(Supplied material)

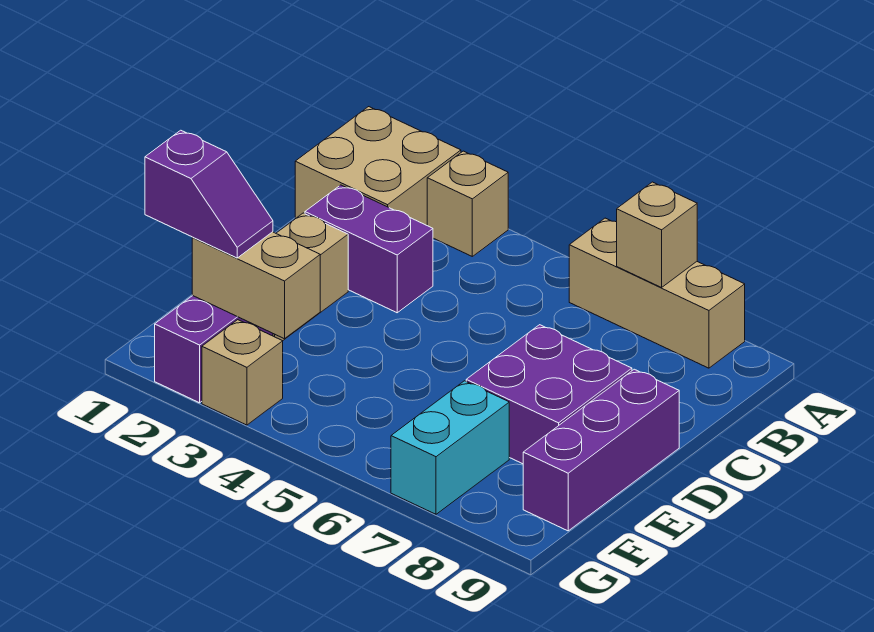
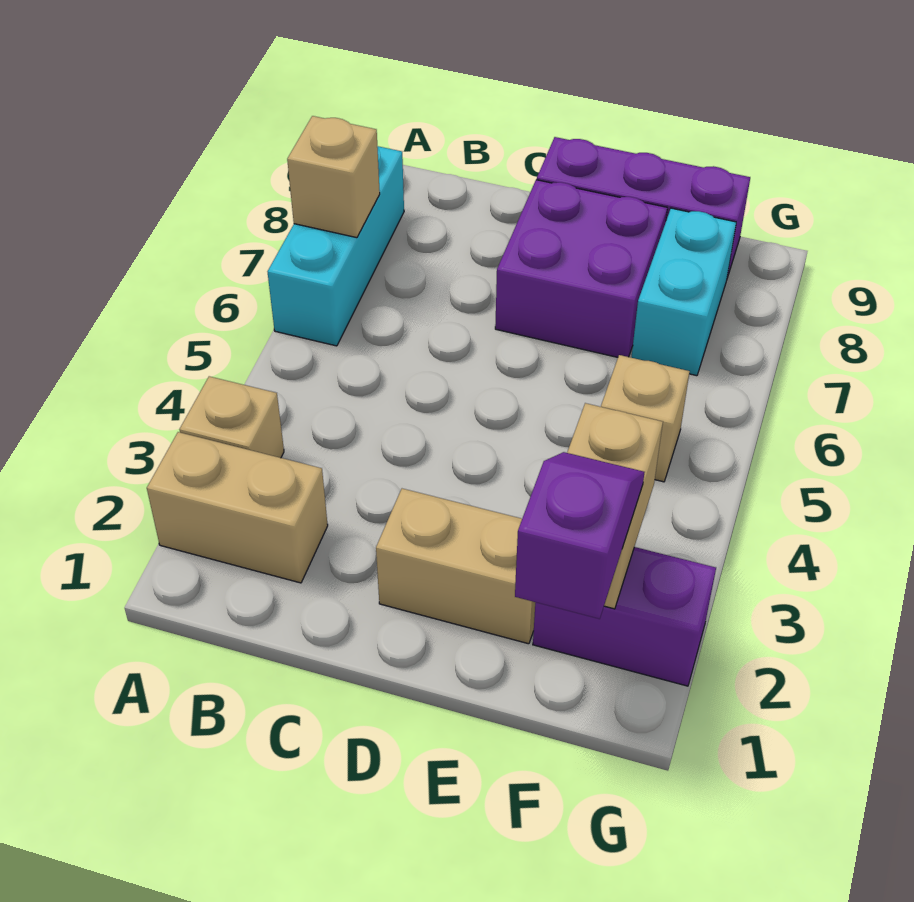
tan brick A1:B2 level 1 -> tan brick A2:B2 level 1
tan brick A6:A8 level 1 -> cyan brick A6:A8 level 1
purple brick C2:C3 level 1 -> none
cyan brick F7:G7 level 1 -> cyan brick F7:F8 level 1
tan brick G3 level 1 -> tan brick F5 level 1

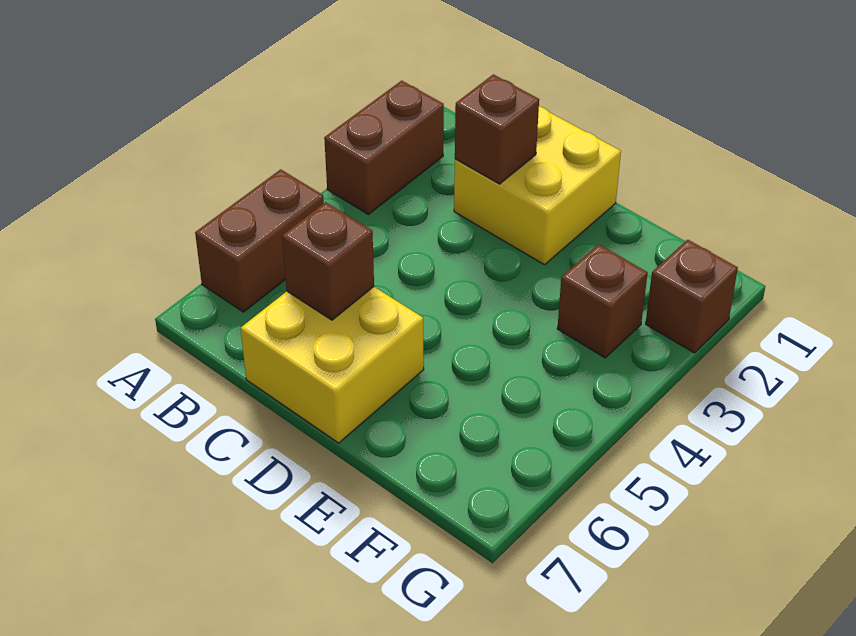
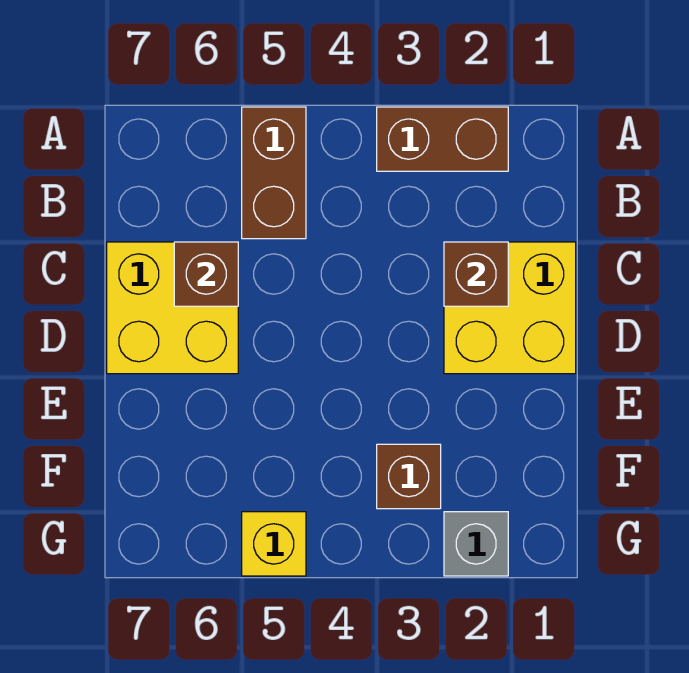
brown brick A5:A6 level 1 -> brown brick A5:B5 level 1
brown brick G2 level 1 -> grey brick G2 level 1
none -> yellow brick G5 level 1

(End Supplied material)

Exercise goal — Once the pictures are set aside, transcribe the remaining lines above exactly.

Output of the task —
tan brick A1:B2 level 1 -> tan brick A2:B2 level 1
tan brick A6:A8 level 1 -> cyan brick A6:A8 level 1
purple brick C2:C3 level 1 -> none
cyan brick F7:G7 level 1 -> cyan brick F7:F8 level 1
tan brick G3 level 1 -> tan brick F5 level 1

brown brick A5:A6 level 1 -> brown brick A5:B5 level 1
brown brick G2 level 1 -> grey brick G2 level 1
none -> yellow brick G5 level 1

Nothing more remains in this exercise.